Gather each line of the entries below that includes "ruler".

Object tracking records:
━━━━━━━━

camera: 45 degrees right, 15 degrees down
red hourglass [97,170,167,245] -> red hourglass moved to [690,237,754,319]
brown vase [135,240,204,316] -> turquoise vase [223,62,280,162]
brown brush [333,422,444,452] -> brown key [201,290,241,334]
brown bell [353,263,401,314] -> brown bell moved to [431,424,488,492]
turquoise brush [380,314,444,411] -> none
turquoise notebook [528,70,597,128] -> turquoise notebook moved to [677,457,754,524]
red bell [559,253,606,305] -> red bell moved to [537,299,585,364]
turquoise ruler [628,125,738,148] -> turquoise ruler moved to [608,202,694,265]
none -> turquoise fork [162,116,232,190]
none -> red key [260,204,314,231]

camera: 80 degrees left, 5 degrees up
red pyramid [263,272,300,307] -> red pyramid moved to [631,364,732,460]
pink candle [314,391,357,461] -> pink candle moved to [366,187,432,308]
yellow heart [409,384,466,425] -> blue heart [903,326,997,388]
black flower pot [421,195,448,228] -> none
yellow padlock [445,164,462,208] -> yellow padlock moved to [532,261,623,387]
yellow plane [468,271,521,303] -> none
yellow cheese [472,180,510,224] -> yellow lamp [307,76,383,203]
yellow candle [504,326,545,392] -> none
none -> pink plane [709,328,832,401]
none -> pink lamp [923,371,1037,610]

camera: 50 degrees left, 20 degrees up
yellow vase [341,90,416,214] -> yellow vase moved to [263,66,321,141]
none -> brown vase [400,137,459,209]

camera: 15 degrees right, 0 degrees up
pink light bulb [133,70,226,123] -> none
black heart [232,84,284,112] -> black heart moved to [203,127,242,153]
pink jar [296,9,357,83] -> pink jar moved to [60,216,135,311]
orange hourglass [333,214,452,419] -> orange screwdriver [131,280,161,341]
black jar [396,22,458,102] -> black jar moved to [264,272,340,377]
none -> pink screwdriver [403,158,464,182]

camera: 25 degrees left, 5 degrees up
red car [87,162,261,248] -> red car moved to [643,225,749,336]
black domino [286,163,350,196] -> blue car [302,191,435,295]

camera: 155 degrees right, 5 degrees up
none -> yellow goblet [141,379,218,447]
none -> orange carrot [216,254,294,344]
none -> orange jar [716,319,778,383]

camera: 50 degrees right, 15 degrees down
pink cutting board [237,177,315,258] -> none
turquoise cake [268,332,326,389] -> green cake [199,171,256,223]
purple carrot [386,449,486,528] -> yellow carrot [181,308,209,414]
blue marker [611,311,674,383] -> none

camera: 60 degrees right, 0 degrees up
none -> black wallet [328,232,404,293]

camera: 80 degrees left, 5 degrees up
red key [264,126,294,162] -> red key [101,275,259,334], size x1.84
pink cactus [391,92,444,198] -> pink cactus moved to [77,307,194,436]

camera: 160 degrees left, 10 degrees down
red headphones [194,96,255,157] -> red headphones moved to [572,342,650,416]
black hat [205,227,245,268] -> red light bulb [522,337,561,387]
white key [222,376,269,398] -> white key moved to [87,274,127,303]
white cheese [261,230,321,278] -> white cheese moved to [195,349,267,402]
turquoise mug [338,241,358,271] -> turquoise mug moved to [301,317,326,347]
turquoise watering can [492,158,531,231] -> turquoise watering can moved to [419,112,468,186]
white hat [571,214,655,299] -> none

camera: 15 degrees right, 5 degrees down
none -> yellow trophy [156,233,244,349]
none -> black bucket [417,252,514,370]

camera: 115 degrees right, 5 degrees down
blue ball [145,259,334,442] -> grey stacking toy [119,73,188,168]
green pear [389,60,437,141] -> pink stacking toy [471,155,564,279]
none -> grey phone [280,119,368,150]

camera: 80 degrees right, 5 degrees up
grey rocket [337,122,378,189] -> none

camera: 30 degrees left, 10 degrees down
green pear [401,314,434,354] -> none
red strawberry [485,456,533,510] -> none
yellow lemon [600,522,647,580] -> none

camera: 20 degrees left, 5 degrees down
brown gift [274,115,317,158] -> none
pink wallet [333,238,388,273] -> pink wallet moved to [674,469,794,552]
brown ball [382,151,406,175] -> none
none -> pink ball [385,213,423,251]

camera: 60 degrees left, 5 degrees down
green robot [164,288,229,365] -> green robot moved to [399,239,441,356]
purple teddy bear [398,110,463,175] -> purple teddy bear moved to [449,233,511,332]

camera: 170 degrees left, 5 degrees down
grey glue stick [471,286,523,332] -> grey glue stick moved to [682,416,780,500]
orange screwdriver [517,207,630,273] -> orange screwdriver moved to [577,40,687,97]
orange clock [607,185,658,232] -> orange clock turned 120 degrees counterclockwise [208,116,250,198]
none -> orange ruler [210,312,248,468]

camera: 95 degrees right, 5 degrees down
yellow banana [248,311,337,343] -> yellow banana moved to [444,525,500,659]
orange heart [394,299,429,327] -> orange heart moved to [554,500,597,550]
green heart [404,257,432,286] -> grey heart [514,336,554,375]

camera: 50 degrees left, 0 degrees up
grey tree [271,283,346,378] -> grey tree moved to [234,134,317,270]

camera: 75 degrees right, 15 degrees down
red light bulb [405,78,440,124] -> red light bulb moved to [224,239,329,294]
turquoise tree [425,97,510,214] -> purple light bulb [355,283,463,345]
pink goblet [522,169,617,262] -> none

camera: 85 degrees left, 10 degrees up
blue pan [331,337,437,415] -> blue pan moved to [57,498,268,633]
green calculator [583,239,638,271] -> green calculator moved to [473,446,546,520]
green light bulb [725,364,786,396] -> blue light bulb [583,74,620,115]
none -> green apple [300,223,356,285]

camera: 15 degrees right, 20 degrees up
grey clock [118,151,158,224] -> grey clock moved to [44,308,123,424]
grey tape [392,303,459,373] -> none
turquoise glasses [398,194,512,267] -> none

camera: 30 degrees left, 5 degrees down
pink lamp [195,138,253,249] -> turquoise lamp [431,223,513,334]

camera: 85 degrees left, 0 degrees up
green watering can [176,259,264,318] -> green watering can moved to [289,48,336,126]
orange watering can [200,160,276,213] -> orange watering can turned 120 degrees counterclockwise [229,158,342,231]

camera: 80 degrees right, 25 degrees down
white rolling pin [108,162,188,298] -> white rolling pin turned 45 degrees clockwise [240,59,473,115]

━━━━━━━━

# Task answer
turquoise ruler [628,125,738,148] -> turquoise ruler moved to [608,202,694,265]
none -> orange ruler [210,312,248,468]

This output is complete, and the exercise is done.